◆ **EXERCISE DIRECTIONS**:
Transcribe the records below exactly, from their first line through the line containing "none -> brown brick L1:L2 level 1". Omit every line after it.

Spatial object tracking data
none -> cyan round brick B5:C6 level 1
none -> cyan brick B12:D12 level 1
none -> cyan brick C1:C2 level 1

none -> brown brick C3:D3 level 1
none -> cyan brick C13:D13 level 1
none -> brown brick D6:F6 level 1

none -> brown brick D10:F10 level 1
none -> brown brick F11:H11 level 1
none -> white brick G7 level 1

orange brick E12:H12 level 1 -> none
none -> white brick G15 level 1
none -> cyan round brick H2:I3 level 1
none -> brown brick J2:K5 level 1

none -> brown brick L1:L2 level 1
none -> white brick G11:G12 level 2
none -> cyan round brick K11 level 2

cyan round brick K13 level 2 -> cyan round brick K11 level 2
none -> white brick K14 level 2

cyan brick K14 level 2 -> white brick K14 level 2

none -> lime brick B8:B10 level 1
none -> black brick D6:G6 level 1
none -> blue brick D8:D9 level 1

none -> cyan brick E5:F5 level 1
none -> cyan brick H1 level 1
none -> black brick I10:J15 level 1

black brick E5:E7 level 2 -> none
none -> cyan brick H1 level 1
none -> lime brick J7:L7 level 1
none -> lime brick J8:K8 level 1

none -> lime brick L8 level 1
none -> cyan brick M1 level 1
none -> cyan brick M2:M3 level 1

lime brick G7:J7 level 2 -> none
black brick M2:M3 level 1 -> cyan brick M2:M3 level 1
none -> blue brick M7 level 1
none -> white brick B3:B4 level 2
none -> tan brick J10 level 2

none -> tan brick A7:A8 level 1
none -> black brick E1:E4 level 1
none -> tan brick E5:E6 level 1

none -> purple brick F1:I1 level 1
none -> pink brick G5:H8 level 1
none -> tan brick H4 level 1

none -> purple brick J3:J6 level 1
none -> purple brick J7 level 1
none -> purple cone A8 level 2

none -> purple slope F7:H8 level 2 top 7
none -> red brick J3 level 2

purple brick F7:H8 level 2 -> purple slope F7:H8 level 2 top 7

◆ **OUTPUT FOR THIS EXERCISE**:
none -> cyan round brick B5:C6 level 1
none -> cyan brick B12:D12 level 1
none -> cyan brick C1:C2 level 1

none -> brown brick C3:D3 level 1
none -> cyan brick C13:D13 level 1
none -> brown brick D6:F6 level 1

none -> brown brick D10:F10 level 1
none -> brown brick F11:H11 level 1
none -> white brick G7 level 1

orange brick E12:H12 level 1 -> none
none -> white brick G15 level 1
none -> cyan round brick H2:I3 level 1
none -> brown brick J2:K5 level 1

none -> brown brick L1:L2 level 1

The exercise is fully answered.